- [Requirement] State how many lines of the data below contain the string "should". Reply with the number alone.

- [Records]
-- Start --

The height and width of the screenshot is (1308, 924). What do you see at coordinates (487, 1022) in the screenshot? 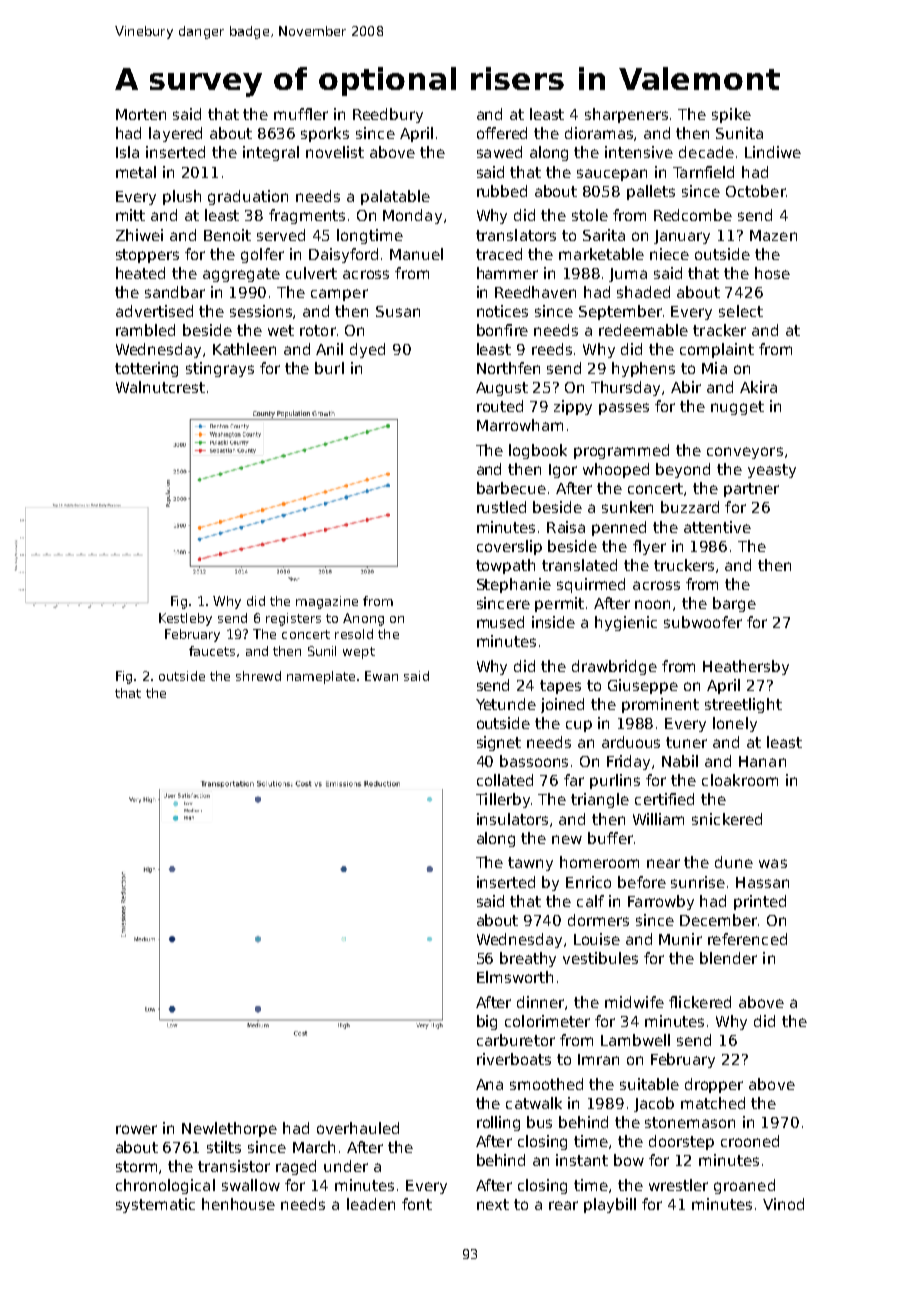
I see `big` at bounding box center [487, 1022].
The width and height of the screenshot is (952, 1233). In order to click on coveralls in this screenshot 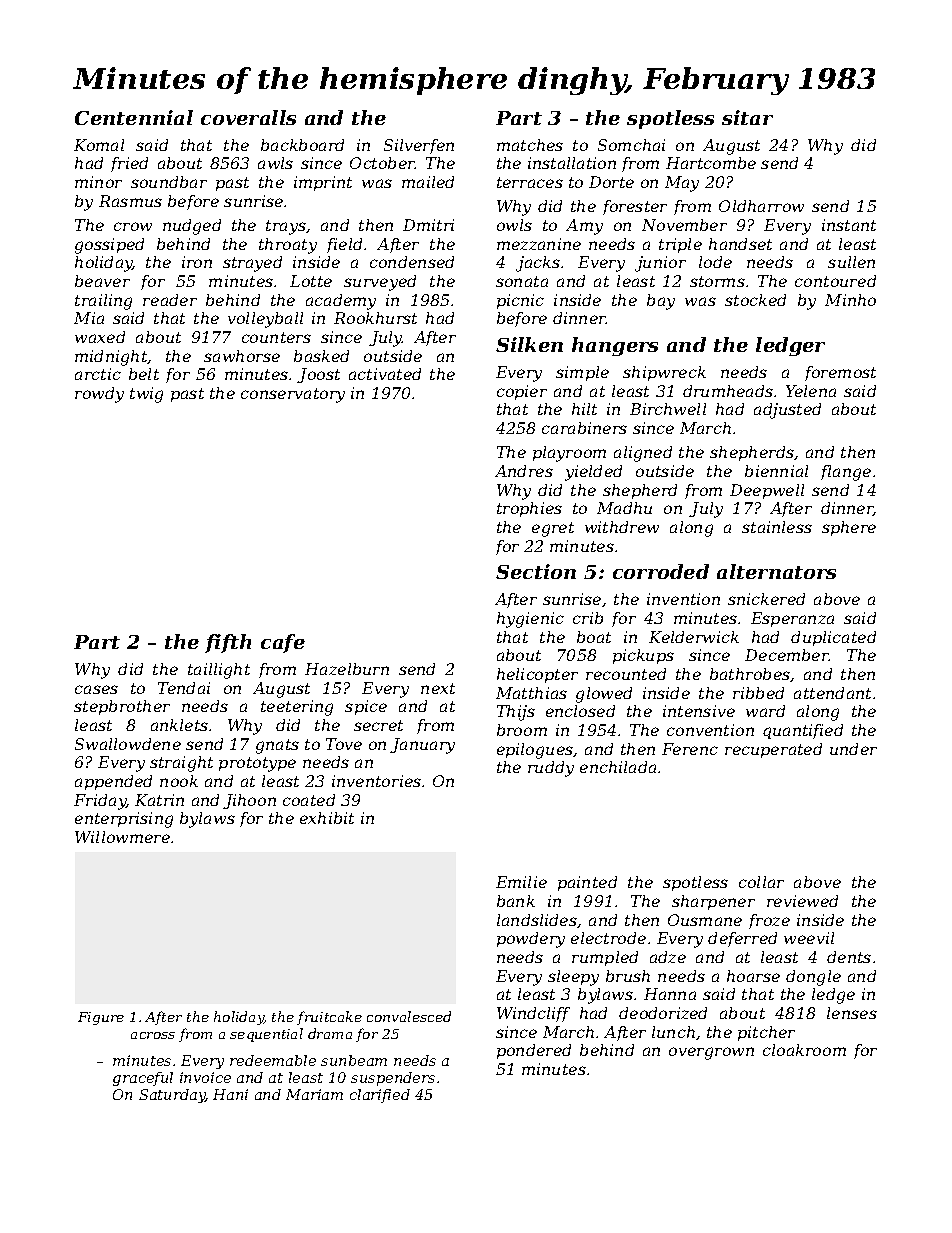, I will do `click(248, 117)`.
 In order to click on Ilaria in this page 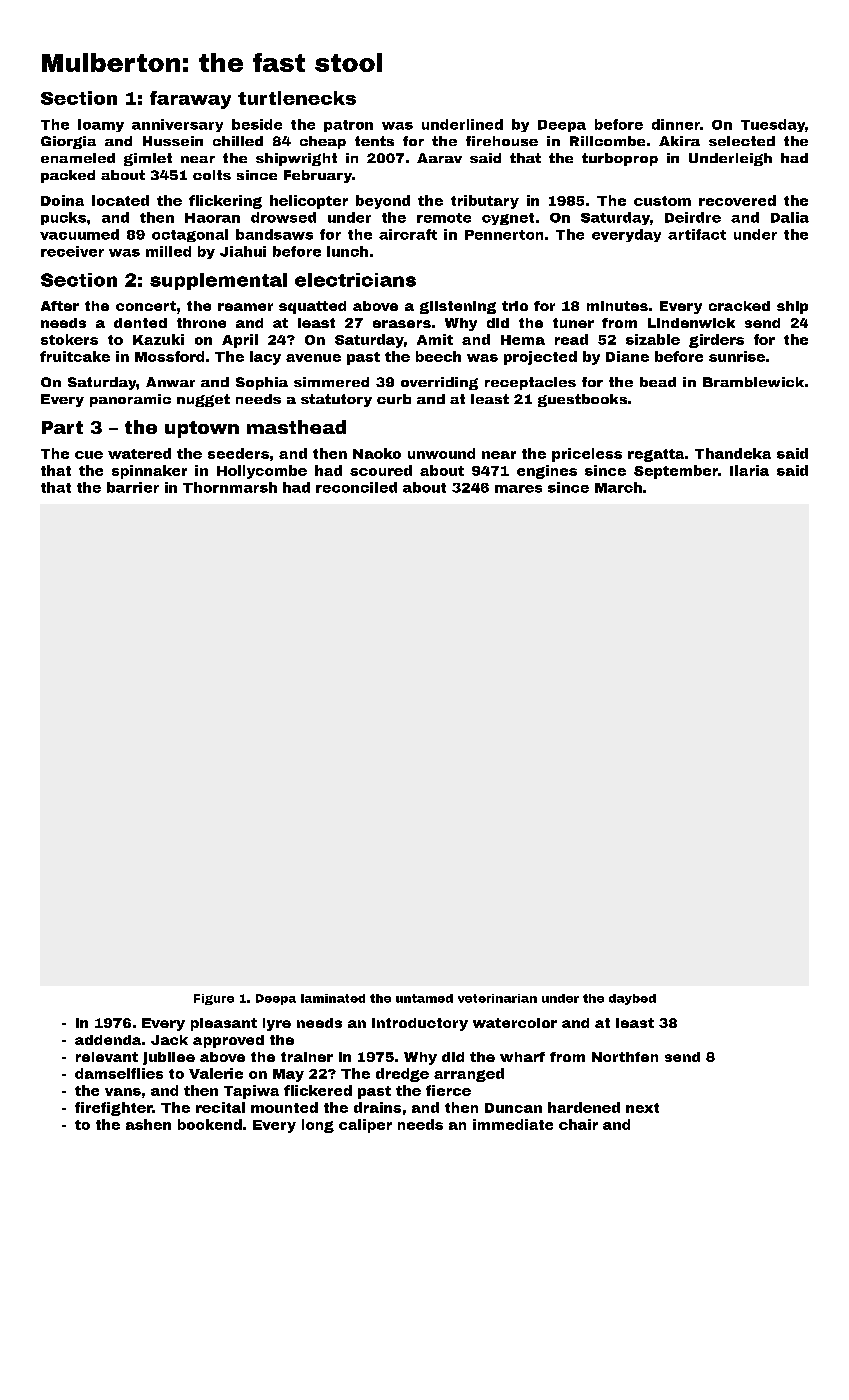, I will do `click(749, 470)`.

-- End --
-- Start --

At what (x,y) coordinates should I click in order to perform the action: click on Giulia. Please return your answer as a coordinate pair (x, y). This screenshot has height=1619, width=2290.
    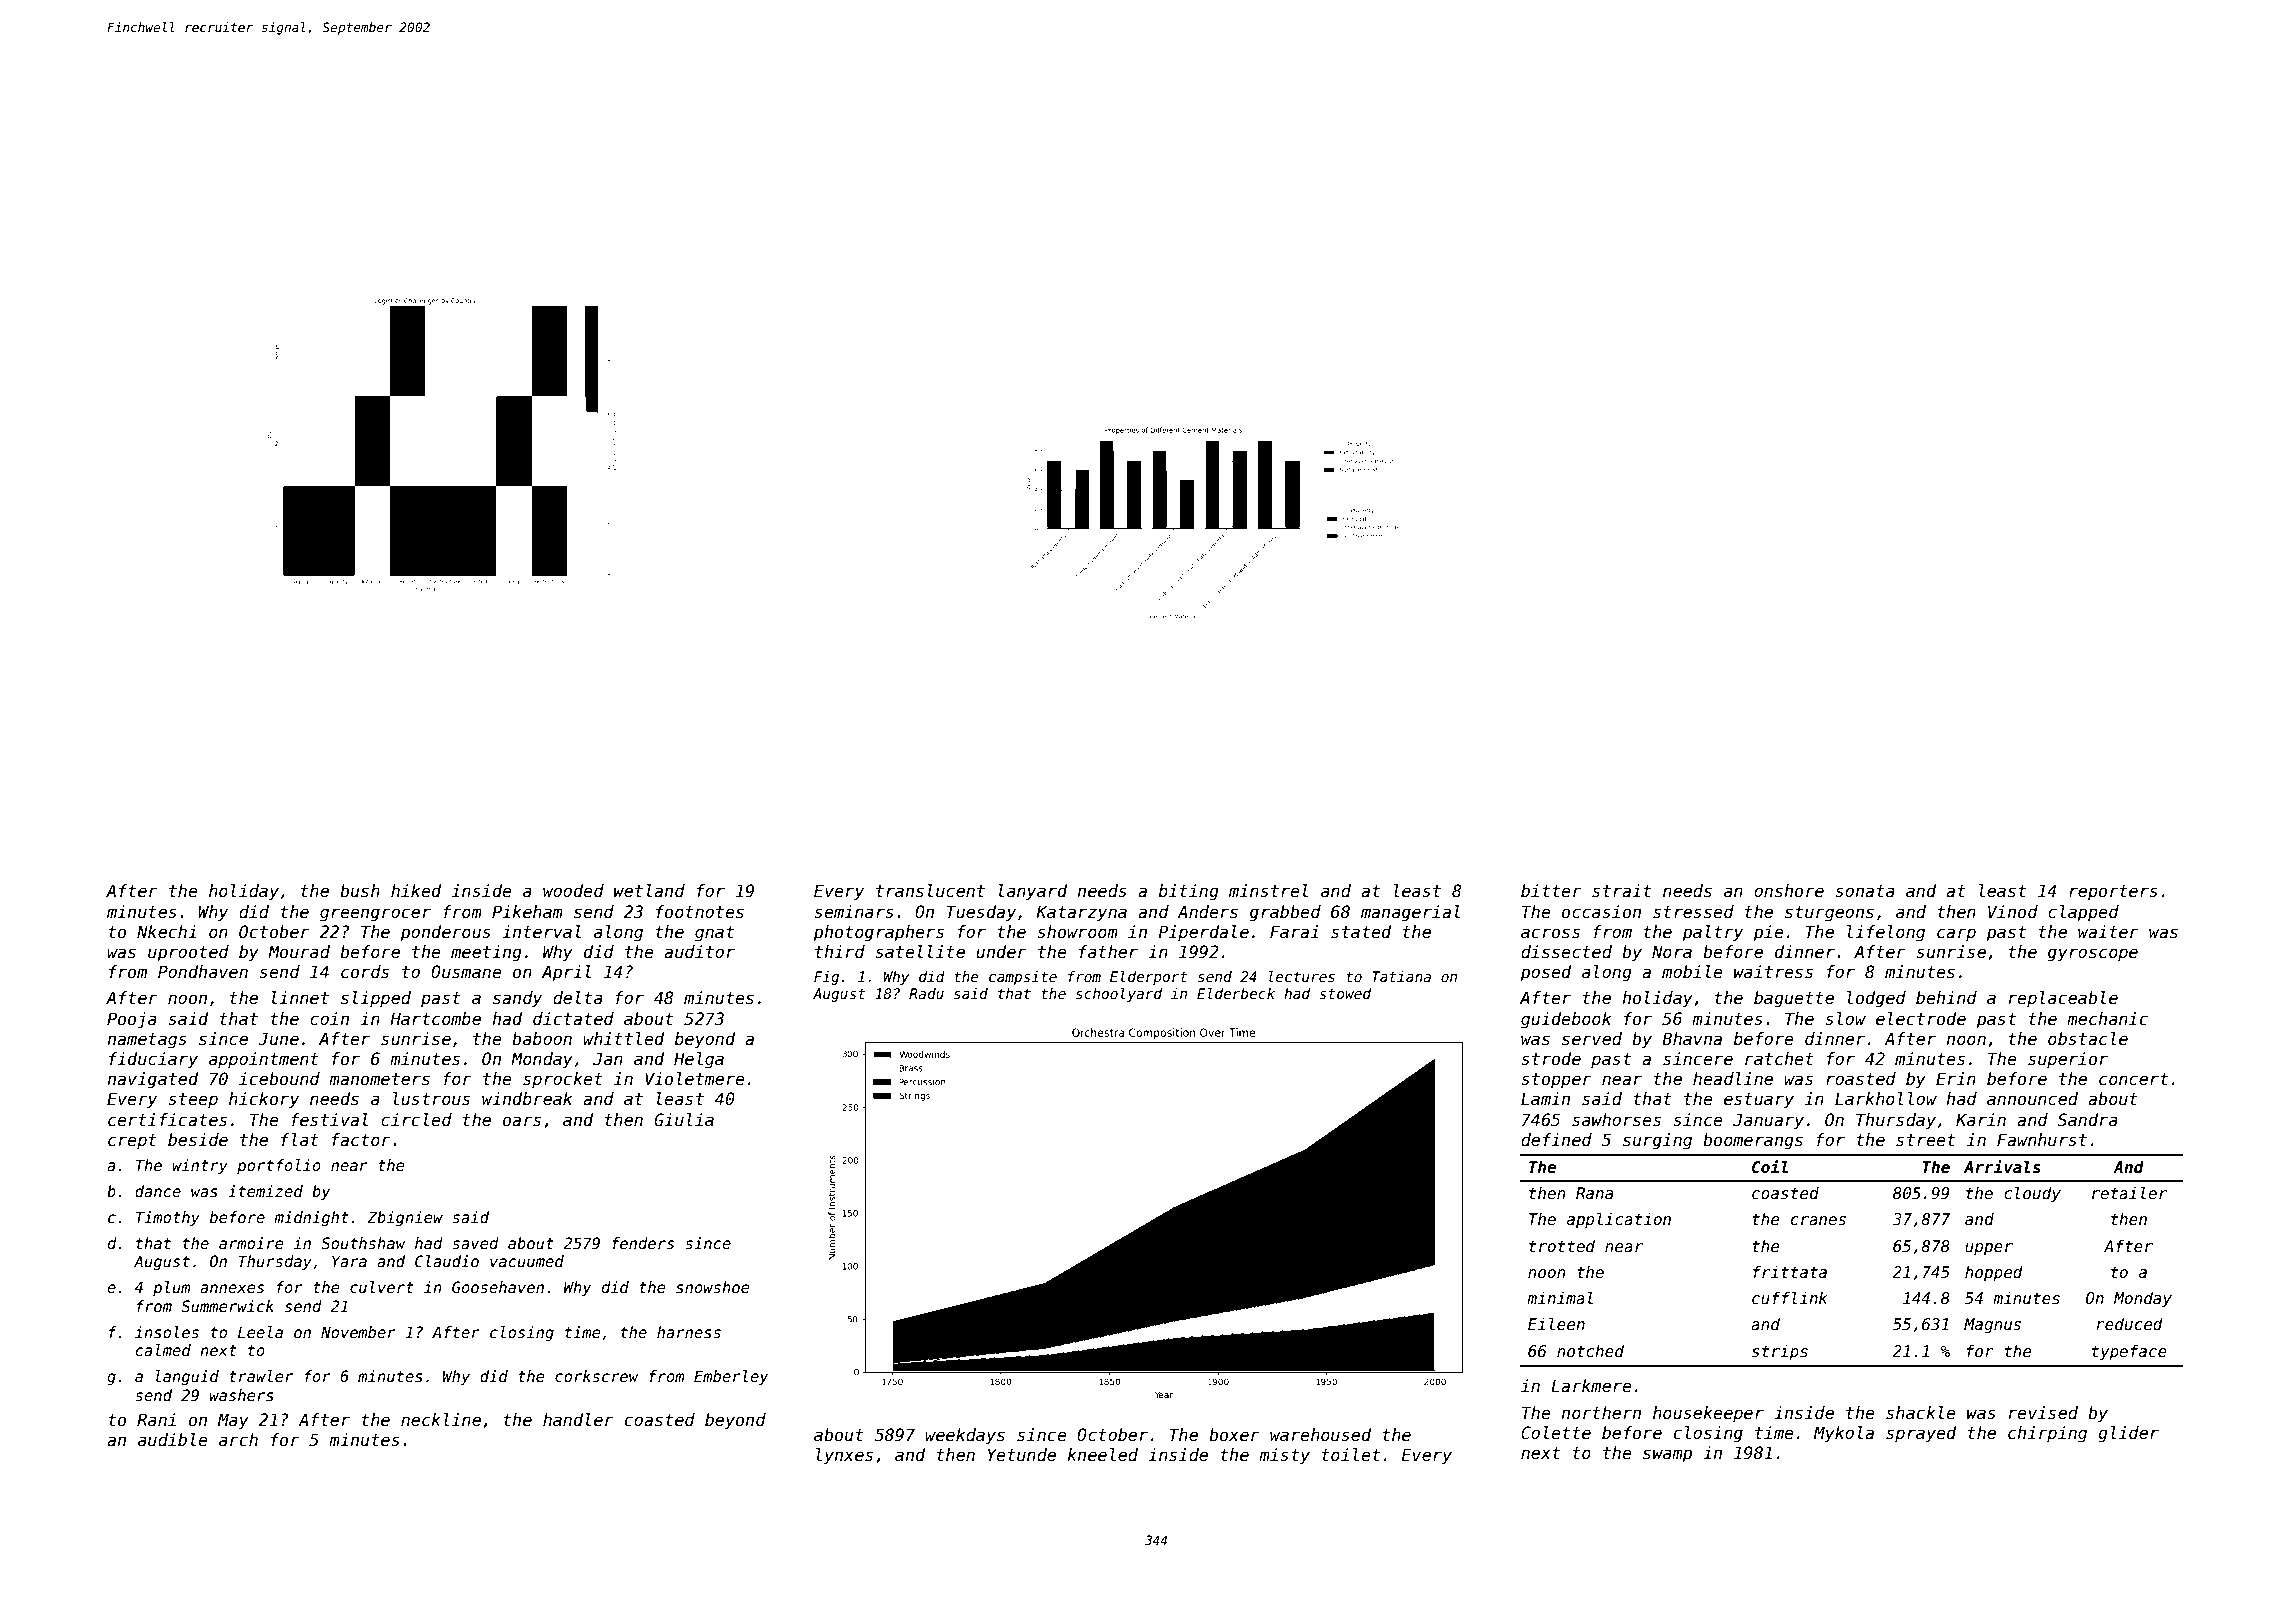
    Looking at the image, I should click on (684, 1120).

-- End --

- [Result] 2